__WORK REQUEST__
Set down each line of the material that follows, exactly, with no pictures.

BEGIN

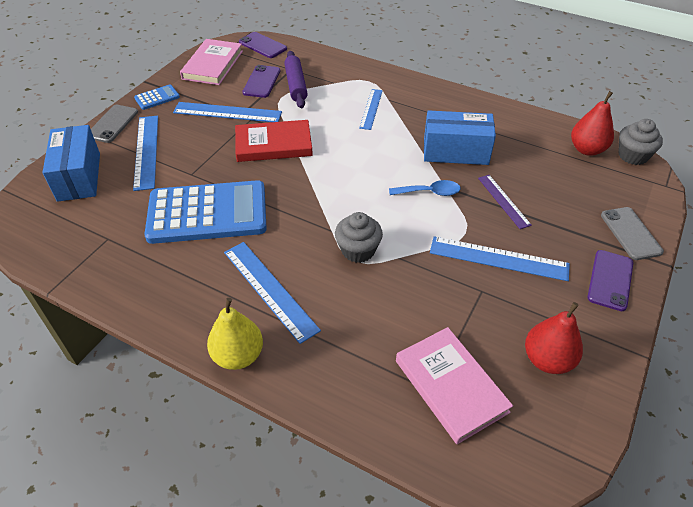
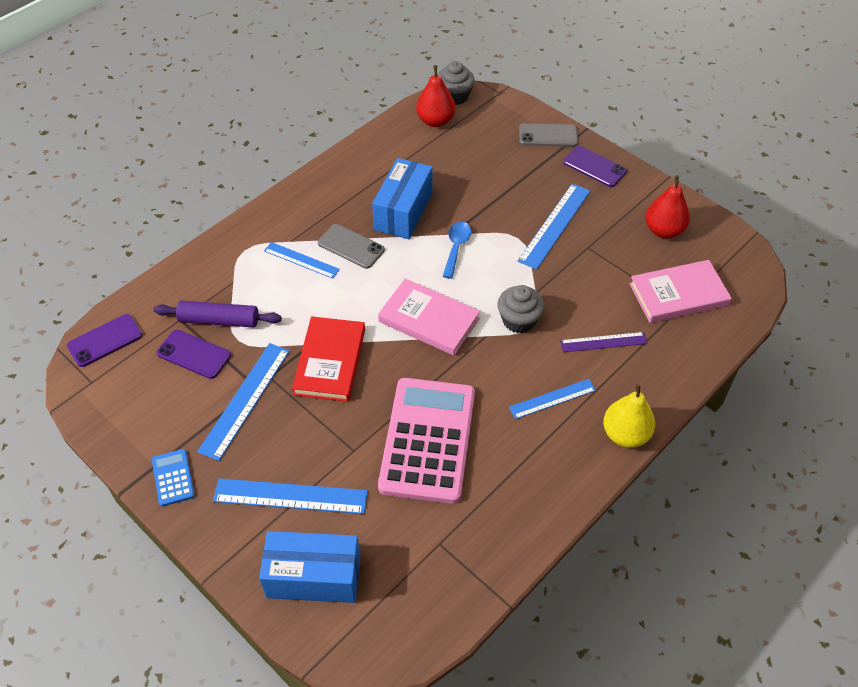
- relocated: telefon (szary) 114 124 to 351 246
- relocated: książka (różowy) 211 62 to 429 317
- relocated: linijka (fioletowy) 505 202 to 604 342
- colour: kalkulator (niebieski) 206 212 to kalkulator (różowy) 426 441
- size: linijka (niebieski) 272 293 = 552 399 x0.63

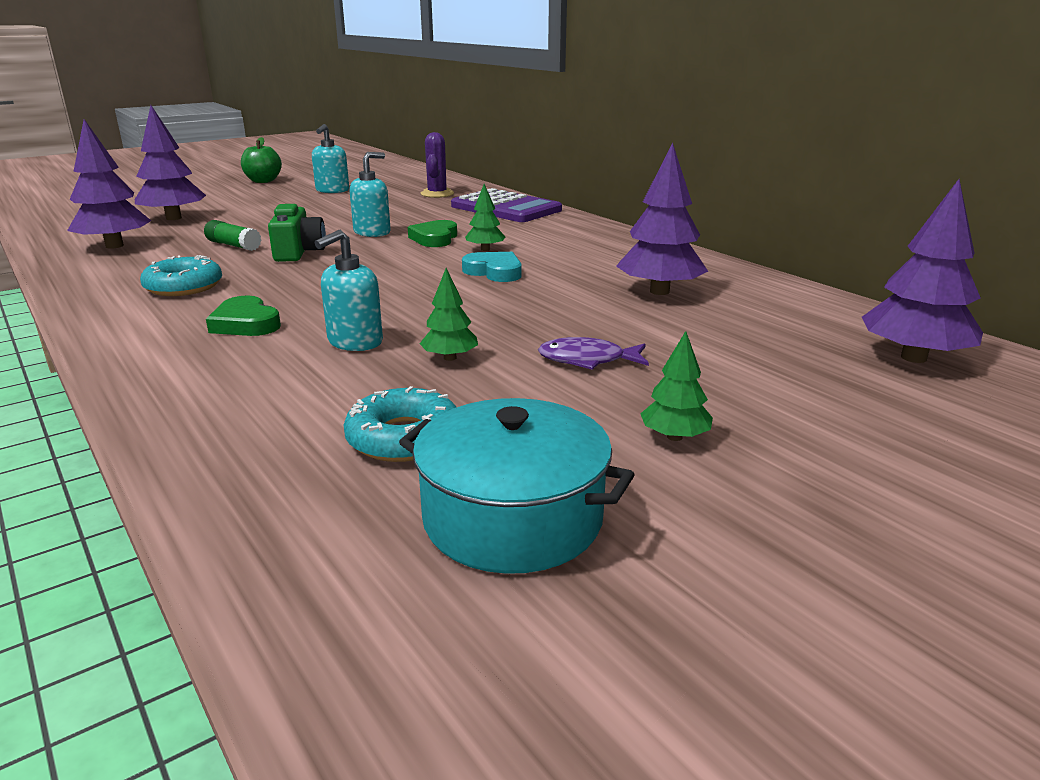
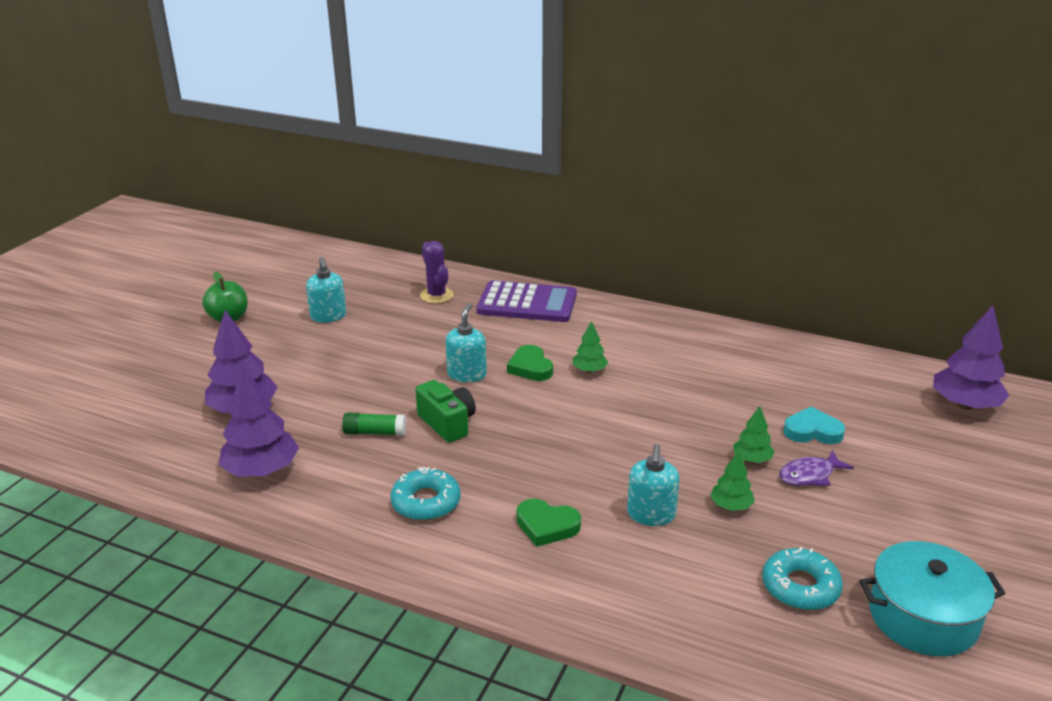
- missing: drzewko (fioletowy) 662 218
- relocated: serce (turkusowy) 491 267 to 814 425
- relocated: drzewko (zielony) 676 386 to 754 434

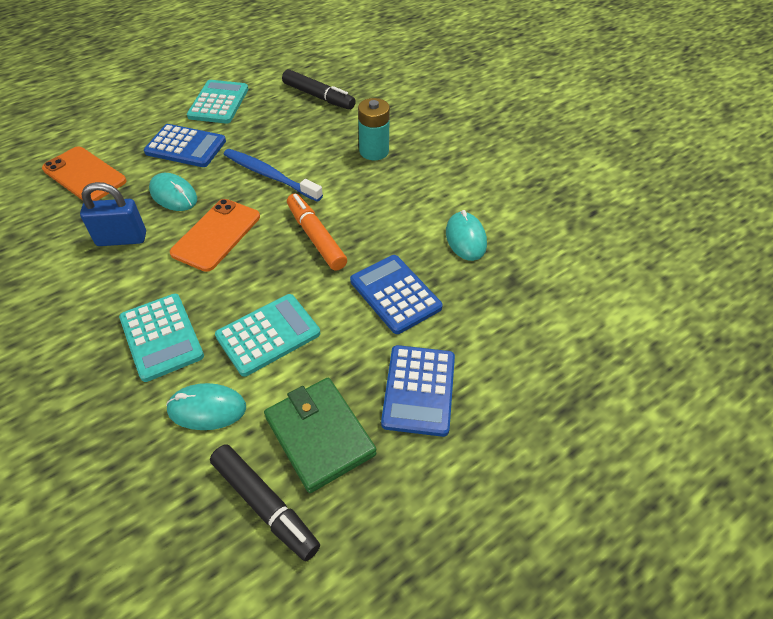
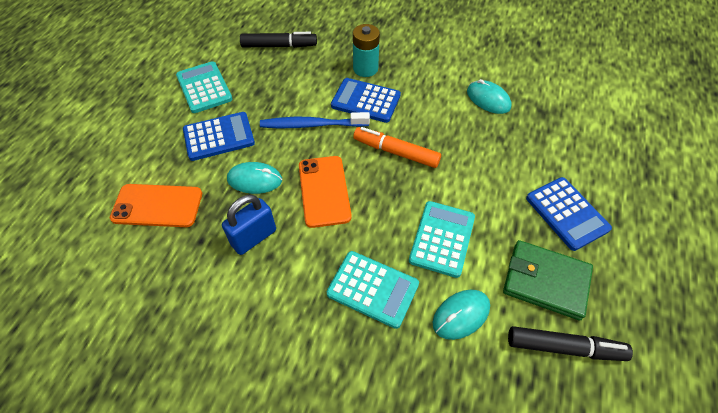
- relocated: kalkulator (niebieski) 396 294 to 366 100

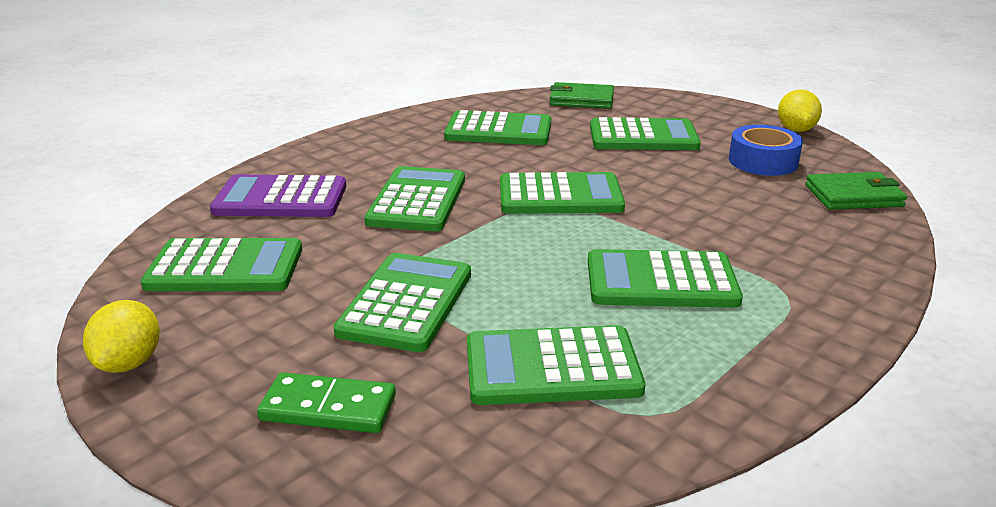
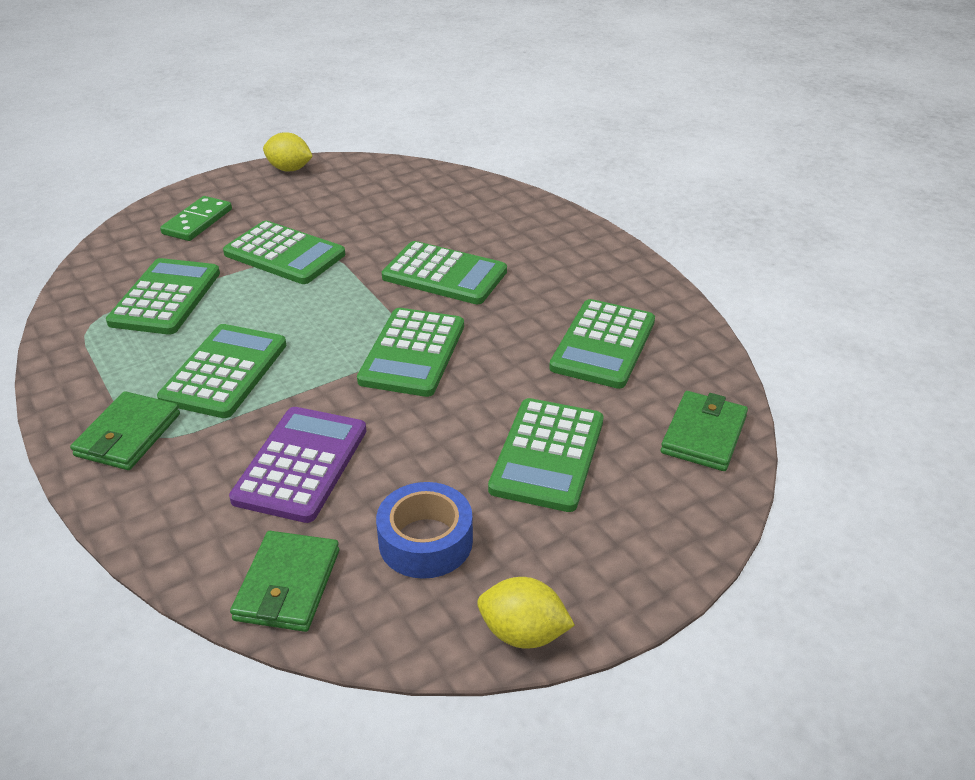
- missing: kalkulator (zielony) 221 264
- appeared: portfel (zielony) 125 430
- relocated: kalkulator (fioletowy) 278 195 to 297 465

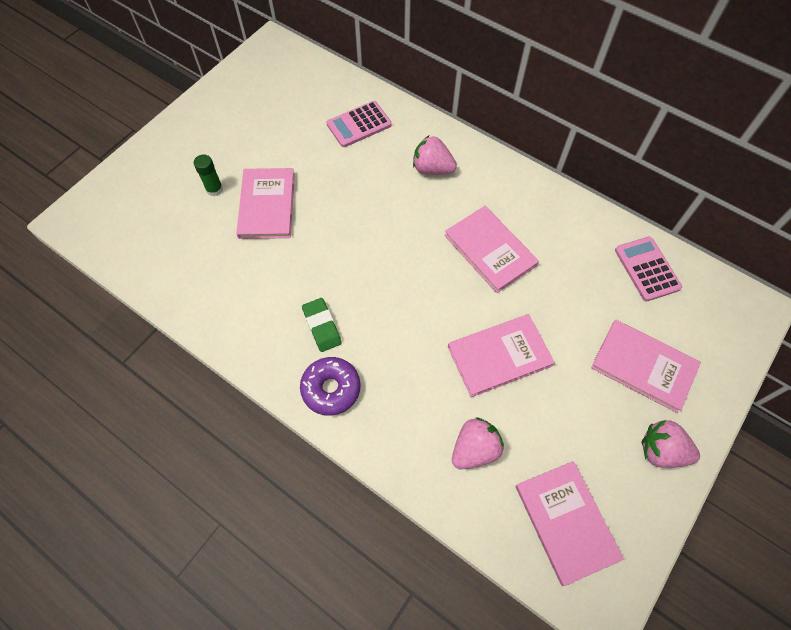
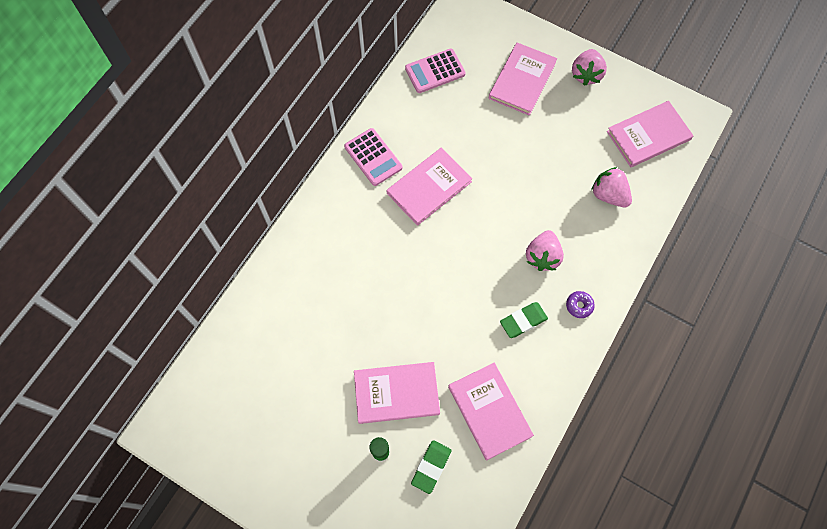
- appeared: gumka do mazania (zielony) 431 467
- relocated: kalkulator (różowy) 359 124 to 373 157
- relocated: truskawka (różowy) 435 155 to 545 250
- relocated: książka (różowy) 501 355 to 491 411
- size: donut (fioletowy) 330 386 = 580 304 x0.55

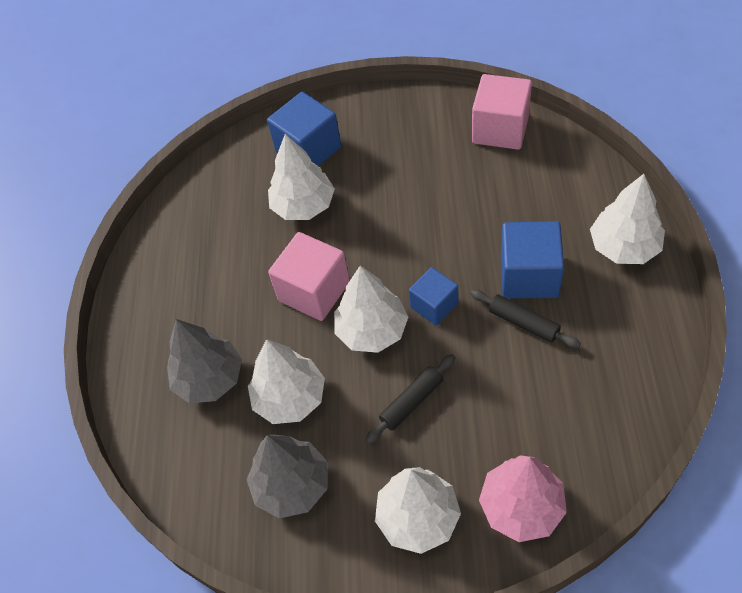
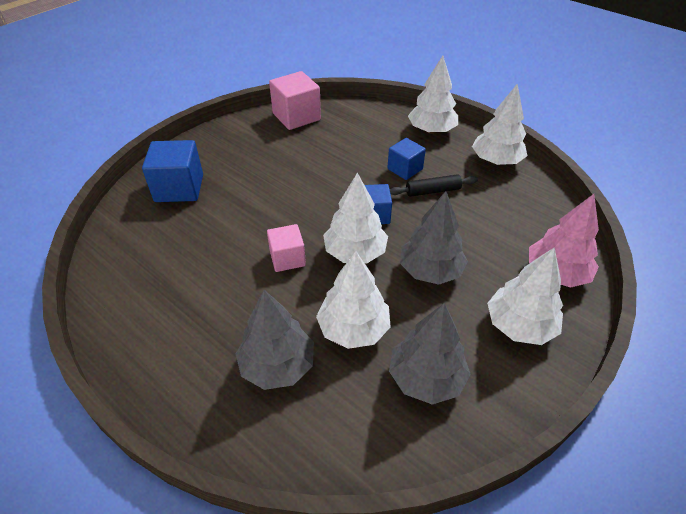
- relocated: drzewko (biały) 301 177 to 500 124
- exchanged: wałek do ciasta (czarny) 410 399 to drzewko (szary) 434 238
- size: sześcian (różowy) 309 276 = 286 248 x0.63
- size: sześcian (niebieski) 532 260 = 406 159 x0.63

END

__WRITTEN SOLUTION__
- relocated: telefon (szary) 114 124 to 351 246
- relocated: książka (różowy) 211 62 to 429 317
- relocated: linijka (fioletowy) 505 202 to 604 342
- colour: kalkulator (niebieski) 206 212 to kalkulator (różowy) 426 441
- size: linijka (niebieski) 272 293 = 552 399 x0.63

- missing: drzewko (fioletowy) 662 218
- relocated: serce (turkusowy) 491 267 to 814 425
- relocated: drzewko (zielony) 676 386 to 754 434

- relocated: kalkulator (niebieski) 396 294 to 366 100

- missing: kalkulator (zielony) 221 264
- appeared: portfel (zielony) 125 430
- relocated: kalkulator (fioletowy) 278 195 to 297 465

- appeared: gumka do mazania (zielony) 431 467
- relocated: kalkulator (różowy) 359 124 to 373 157
- relocated: truskawka (różowy) 435 155 to 545 250
- relocated: książka (różowy) 501 355 to 491 411
- size: donut (fioletowy) 330 386 = 580 304 x0.55

- relocated: drzewko (biały) 301 177 to 500 124
- exchanged: wałek do ciasta (czarny) 410 399 to drzewko (szary) 434 238
- size: sześcian (różowy) 309 276 = 286 248 x0.63
- size: sześcian (niebieski) 532 260 = 406 159 x0.63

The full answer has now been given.